━━━ Supplied entries ━━━

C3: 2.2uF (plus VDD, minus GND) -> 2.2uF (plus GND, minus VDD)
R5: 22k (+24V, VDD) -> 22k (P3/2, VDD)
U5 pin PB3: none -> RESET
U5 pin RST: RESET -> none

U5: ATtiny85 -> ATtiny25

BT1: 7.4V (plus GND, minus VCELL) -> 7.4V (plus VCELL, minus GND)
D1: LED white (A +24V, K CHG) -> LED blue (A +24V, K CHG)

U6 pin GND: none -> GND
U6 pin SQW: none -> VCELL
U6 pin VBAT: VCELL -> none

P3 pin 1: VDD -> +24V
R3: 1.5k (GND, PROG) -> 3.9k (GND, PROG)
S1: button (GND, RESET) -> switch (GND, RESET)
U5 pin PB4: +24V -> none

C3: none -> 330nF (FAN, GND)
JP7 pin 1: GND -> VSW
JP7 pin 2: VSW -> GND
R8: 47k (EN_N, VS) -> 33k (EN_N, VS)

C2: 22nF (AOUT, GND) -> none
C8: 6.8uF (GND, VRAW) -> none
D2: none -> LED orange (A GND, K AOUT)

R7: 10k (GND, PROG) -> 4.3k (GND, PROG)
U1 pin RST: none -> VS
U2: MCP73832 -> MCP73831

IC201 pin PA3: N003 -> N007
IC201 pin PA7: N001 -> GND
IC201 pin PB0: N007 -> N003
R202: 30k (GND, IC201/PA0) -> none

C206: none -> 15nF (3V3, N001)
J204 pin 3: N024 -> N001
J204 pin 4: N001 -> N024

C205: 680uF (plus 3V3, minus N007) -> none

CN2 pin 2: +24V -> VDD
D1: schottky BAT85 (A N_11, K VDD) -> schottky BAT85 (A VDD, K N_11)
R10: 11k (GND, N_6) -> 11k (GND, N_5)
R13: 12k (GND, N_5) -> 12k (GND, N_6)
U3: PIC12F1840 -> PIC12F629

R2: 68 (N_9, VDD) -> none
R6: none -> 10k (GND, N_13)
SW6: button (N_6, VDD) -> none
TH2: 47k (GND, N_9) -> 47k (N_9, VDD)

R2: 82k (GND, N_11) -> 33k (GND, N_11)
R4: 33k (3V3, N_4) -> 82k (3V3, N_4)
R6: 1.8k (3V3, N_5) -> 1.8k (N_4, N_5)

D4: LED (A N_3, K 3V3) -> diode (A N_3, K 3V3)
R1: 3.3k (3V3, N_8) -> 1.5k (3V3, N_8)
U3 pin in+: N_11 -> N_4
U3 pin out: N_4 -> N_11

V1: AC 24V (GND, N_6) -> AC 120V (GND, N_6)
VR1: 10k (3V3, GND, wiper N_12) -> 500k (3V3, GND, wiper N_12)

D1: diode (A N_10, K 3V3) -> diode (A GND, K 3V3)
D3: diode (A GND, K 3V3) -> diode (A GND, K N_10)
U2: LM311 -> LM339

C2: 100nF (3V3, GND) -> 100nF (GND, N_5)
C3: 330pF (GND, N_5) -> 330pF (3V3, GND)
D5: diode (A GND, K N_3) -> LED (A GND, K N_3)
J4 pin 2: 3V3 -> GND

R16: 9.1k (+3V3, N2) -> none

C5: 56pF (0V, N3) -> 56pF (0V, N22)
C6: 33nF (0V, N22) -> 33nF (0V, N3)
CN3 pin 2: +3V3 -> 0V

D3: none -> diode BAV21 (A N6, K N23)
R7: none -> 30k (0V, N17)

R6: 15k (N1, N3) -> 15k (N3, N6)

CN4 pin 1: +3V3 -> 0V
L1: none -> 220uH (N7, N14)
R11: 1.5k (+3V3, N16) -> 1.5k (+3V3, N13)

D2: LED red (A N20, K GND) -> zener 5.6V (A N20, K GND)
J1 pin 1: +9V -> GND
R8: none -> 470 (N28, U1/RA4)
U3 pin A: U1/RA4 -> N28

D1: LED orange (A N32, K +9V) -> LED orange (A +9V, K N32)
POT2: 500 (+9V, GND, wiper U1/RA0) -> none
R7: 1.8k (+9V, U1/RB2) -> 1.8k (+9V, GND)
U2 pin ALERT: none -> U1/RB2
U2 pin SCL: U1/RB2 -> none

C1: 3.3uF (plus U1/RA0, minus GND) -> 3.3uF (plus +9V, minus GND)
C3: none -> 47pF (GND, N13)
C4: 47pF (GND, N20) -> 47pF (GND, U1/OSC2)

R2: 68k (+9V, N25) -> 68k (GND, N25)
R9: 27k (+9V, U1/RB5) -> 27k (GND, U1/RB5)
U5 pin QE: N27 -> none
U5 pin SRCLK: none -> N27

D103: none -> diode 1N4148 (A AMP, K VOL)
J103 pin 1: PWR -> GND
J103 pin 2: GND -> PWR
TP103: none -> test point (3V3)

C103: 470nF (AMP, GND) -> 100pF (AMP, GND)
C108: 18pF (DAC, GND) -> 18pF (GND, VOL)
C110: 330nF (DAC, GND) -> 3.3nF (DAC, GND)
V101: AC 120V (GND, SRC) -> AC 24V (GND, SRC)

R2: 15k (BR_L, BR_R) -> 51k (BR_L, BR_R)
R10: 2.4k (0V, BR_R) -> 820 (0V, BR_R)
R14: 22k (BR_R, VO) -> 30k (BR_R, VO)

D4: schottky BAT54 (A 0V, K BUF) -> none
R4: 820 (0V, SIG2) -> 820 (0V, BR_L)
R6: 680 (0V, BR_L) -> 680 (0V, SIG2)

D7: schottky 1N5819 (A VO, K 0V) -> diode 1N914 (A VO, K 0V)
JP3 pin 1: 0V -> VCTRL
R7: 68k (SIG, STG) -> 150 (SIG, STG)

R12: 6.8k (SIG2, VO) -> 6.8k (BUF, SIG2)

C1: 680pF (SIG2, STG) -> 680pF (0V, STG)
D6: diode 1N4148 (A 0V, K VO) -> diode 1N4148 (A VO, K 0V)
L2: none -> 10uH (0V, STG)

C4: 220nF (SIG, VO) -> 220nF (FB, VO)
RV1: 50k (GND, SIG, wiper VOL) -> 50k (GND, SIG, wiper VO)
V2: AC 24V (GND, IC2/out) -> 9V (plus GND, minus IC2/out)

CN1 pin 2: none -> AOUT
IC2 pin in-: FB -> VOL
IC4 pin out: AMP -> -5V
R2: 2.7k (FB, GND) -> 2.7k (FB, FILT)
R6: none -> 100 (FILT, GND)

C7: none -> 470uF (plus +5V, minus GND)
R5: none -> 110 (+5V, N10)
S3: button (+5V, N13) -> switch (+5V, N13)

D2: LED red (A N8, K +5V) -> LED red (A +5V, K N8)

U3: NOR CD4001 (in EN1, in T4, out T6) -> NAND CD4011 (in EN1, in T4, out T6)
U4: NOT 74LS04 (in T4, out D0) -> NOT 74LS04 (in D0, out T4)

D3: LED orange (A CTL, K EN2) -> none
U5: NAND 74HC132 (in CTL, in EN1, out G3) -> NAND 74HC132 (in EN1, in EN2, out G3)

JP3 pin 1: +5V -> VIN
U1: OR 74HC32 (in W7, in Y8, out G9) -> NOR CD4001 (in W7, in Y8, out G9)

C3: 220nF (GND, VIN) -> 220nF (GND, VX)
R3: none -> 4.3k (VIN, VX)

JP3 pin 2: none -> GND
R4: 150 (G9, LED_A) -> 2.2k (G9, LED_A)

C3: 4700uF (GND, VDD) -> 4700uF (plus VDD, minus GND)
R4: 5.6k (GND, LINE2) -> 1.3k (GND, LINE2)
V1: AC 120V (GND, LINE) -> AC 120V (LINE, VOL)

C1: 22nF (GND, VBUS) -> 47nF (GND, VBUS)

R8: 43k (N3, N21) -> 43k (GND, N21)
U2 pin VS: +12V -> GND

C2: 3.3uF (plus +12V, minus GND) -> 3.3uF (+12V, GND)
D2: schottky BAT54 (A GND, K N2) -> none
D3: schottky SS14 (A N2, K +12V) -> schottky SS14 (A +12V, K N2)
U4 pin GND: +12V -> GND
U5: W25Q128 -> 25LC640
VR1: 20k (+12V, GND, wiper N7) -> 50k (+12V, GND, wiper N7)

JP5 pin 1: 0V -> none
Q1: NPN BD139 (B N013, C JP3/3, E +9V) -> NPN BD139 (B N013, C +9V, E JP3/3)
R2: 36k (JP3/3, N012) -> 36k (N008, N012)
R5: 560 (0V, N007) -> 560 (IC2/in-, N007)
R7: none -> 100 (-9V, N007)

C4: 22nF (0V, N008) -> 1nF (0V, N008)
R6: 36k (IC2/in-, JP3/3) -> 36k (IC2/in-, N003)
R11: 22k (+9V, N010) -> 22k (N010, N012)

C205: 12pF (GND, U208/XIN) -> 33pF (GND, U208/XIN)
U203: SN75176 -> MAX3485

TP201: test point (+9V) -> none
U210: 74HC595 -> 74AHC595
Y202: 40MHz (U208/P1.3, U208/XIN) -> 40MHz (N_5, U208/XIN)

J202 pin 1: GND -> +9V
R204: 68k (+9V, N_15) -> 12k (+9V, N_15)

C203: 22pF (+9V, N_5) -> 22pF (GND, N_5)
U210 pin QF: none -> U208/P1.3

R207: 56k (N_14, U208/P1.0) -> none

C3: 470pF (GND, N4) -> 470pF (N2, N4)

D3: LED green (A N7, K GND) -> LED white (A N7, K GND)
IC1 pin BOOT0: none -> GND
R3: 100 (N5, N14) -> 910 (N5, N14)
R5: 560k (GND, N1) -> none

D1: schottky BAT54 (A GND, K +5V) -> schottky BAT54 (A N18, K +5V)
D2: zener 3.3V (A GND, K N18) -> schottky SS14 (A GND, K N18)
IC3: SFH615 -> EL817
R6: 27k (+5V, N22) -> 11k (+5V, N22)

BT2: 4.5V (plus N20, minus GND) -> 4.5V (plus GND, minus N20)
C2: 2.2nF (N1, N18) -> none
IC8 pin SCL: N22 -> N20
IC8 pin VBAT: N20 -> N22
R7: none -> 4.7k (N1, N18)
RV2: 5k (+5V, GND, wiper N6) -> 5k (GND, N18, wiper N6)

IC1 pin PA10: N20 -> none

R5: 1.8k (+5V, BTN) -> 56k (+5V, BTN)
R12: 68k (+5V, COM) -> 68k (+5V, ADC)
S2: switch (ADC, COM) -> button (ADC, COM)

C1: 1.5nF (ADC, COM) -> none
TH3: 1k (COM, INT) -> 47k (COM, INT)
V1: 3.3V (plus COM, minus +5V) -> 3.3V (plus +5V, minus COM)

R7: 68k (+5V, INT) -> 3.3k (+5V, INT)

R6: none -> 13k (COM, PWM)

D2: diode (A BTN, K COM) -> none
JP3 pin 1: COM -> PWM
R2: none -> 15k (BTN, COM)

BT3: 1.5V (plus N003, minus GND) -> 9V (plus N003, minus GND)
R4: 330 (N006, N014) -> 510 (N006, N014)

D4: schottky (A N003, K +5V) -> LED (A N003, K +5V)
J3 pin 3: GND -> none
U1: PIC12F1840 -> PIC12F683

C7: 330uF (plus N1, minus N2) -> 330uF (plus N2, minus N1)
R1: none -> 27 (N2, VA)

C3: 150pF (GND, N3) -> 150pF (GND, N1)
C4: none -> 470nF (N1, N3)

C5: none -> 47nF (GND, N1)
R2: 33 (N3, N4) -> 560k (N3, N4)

━━━

# What to do
Would you report every line of the entries above containing the word "white"?

# Response below
D1: LED white (A +24V, K CHG) -> LED blue (A +24V, K CHG)
D3: LED green (A N7, K GND) -> LED white (A N7, K GND)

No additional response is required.